[Records excerpted from a collection]
____
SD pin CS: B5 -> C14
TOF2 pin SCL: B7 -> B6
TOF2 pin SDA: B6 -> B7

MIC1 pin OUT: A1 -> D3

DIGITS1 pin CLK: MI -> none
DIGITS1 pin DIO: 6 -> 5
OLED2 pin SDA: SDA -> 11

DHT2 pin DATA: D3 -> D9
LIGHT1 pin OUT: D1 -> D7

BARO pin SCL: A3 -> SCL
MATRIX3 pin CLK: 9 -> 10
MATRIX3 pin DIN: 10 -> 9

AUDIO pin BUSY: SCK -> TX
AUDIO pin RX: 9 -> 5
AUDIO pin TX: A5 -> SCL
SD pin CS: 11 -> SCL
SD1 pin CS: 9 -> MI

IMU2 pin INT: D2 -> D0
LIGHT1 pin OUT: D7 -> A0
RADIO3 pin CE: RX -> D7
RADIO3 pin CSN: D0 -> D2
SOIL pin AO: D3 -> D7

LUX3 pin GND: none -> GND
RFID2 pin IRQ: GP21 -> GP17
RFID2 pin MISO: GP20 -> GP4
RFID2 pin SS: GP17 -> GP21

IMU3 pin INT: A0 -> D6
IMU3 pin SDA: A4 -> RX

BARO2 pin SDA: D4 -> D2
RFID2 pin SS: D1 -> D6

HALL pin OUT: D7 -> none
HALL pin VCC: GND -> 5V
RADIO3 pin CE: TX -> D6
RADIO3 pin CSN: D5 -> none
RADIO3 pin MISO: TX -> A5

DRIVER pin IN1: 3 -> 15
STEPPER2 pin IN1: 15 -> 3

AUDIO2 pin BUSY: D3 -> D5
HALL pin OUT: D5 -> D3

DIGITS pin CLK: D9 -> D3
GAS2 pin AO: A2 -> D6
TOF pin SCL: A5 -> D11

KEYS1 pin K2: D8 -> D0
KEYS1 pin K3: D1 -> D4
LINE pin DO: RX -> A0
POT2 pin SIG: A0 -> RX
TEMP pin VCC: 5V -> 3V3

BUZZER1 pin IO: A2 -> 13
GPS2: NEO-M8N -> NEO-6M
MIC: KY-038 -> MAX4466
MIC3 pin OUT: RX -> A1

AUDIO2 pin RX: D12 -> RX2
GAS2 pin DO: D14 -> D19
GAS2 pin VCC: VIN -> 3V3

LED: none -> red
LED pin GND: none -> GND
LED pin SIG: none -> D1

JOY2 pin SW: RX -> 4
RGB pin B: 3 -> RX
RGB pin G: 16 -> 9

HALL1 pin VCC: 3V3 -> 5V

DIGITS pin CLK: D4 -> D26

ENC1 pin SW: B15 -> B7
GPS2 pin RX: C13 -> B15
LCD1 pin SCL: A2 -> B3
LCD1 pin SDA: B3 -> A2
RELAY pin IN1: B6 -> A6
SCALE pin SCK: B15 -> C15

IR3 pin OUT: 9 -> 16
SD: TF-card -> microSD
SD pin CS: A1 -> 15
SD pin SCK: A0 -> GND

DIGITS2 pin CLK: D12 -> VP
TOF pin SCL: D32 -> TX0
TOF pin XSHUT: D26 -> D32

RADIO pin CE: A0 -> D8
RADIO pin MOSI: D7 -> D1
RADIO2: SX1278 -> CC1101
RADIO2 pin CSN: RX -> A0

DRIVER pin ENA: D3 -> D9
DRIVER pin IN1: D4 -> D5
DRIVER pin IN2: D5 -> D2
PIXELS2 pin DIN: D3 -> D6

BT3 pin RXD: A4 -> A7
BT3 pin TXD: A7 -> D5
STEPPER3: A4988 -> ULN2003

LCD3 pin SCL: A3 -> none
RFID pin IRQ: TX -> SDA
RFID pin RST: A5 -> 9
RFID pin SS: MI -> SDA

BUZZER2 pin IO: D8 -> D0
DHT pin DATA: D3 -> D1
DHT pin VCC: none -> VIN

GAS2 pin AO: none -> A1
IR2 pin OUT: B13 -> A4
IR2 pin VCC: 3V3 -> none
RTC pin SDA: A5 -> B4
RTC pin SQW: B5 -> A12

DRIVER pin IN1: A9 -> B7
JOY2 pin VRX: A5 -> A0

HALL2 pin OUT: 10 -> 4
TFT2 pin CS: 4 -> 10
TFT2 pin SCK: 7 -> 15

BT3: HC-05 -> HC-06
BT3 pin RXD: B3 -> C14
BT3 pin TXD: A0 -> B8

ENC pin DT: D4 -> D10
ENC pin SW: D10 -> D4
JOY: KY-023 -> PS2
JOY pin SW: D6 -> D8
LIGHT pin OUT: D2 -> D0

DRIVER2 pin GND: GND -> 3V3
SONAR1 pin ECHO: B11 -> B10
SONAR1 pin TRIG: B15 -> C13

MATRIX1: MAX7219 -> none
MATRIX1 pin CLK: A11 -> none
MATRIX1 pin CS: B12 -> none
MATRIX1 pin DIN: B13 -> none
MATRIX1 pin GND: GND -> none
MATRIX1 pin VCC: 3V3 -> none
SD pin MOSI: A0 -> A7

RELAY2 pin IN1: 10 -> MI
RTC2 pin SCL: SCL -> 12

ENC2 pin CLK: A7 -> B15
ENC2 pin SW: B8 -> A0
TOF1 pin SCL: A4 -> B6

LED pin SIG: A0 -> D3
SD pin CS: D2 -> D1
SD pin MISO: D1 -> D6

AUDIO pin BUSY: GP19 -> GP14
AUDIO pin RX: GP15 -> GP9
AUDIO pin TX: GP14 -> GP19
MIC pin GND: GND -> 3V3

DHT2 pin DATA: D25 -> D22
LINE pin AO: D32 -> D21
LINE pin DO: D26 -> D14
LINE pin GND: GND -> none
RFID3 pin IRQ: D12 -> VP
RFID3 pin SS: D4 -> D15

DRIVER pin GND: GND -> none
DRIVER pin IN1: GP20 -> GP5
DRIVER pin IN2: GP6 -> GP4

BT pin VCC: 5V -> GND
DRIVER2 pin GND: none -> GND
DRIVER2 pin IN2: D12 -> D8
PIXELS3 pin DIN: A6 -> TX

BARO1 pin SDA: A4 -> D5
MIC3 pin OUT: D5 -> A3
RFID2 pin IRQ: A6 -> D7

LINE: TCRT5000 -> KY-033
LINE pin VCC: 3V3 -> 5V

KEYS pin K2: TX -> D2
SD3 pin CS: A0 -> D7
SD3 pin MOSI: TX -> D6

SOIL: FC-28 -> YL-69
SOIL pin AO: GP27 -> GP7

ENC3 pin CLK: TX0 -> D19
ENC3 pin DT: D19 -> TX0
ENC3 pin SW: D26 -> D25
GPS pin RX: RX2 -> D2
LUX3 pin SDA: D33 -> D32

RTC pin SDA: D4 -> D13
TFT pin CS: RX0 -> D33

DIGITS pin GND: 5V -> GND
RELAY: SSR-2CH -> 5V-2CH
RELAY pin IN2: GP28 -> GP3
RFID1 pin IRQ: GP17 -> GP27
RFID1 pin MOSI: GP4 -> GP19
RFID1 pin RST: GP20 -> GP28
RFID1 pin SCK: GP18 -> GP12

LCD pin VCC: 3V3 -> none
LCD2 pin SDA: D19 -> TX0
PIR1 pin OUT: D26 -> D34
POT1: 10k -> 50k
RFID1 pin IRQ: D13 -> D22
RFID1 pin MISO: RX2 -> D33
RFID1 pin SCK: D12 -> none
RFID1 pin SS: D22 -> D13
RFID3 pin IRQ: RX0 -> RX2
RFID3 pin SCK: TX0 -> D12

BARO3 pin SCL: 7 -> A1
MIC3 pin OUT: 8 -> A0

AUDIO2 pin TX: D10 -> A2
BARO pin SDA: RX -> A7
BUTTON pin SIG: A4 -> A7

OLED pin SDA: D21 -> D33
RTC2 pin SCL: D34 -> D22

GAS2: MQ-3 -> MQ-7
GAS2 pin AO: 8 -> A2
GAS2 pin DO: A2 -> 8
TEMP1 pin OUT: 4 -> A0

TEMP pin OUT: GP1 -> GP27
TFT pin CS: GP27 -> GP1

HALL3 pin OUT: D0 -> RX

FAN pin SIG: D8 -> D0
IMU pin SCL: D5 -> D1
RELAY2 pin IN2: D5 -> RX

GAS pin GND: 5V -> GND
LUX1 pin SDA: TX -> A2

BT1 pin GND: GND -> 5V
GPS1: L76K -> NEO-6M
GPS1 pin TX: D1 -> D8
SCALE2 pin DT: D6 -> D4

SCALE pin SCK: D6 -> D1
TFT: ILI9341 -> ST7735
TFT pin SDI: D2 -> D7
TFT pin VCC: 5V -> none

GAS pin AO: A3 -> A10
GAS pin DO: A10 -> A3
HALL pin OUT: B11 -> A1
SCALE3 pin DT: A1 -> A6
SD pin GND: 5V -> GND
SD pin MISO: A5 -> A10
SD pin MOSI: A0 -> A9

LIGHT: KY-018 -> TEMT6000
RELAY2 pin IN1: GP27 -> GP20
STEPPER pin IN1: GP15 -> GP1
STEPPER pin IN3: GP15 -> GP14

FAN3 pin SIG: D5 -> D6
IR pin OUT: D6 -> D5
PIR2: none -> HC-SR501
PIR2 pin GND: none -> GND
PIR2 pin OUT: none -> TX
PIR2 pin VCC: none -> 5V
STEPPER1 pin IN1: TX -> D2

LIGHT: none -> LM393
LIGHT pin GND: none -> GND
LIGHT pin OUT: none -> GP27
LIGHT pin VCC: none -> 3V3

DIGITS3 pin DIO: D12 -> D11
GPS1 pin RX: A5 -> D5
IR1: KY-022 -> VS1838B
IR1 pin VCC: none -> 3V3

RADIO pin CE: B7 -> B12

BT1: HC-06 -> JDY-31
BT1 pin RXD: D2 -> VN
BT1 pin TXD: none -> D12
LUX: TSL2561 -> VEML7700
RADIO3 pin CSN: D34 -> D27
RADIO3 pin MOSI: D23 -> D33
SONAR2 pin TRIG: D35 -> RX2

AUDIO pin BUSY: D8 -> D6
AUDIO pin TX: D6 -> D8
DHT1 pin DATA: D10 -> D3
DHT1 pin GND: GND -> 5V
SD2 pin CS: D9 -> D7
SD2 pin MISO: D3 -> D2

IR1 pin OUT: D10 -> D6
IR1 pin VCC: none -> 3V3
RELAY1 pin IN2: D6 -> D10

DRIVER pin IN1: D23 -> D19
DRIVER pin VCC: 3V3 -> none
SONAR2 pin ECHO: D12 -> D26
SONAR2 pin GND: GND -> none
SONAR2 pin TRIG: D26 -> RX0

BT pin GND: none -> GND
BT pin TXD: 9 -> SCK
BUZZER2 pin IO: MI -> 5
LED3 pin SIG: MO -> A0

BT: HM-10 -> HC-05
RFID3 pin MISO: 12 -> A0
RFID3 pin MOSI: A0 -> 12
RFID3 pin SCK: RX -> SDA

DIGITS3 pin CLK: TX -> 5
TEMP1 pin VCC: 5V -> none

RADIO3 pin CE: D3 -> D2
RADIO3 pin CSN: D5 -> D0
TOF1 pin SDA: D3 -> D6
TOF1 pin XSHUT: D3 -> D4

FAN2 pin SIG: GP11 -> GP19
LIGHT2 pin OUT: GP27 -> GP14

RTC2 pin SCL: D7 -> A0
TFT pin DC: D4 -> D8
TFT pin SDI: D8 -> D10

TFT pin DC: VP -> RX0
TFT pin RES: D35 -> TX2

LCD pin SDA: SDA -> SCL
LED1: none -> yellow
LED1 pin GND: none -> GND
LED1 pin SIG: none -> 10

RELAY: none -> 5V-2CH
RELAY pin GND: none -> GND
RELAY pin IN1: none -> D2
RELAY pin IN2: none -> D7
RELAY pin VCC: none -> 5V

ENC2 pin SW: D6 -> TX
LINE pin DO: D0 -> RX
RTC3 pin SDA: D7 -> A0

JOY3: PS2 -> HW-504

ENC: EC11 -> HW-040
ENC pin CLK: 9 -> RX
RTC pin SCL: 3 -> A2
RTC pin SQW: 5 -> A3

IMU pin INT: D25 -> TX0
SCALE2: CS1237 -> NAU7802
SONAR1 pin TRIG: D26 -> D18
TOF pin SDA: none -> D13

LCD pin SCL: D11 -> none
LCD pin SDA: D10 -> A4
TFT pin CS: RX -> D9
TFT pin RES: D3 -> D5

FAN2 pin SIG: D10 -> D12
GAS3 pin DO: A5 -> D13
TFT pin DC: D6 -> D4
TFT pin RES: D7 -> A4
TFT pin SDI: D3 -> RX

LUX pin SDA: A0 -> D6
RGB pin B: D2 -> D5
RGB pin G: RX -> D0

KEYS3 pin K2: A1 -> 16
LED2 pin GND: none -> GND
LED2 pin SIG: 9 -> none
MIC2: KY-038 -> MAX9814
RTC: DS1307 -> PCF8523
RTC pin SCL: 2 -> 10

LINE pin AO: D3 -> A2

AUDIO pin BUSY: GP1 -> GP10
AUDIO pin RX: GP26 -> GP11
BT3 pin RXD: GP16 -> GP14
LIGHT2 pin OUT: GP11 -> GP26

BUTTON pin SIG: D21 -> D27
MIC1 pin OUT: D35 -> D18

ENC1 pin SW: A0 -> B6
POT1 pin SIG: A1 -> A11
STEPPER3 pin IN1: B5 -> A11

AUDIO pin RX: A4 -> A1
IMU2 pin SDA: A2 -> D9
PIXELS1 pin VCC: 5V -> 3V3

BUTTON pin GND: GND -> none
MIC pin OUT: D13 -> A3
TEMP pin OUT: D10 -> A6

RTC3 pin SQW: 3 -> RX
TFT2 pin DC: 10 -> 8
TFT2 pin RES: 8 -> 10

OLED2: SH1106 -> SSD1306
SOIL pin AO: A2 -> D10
____
PROMPT ->
When the line with "RFID1 pin SCK: GP18 -> GP12" is reached in the data above, begin copying, and stop after the line with "LUX1 pin SDA: TX -> A2"; copy each line exactly, both ends included.

EXERCISE ANSWER ->
RFID1 pin SCK: GP18 -> GP12

LCD pin VCC: 3V3 -> none
LCD2 pin SDA: D19 -> TX0
PIR1 pin OUT: D26 -> D34
POT1: 10k -> 50k
RFID1 pin IRQ: D13 -> D22
RFID1 pin MISO: RX2 -> D33
RFID1 pin SCK: D12 -> none
RFID1 pin SS: D22 -> D13
RFID3 pin IRQ: RX0 -> RX2
RFID3 pin SCK: TX0 -> D12

BARO3 pin SCL: 7 -> A1
MIC3 pin OUT: 8 -> A0

AUDIO2 pin TX: D10 -> A2
BARO pin SDA: RX -> A7
BUTTON pin SIG: A4 -> A7

OLED pin SDA: D21 -> D33
RTC2 pin SCL: D34 -> D22

GAS2: MQ-3 -> MQ-7
GAS2 pin AO: 8 -> A2
GAS2 pin DO: A2 -> 8
TEMP1 pin OUT: 4 -> A0

TEMP pin OUT: GP1 -> GP27
TFT pin CS: GP27 -> GP1

HALL3 pin OUT: D0 -> RX

FAN pin SIG: D8 -> D0
IMU pin SCL: D5 -> D1
RELAY2 pin IN2: D5 -> RX

GAS pin GND: 5V -> GND
LUX1 pin SDA: TX -> A2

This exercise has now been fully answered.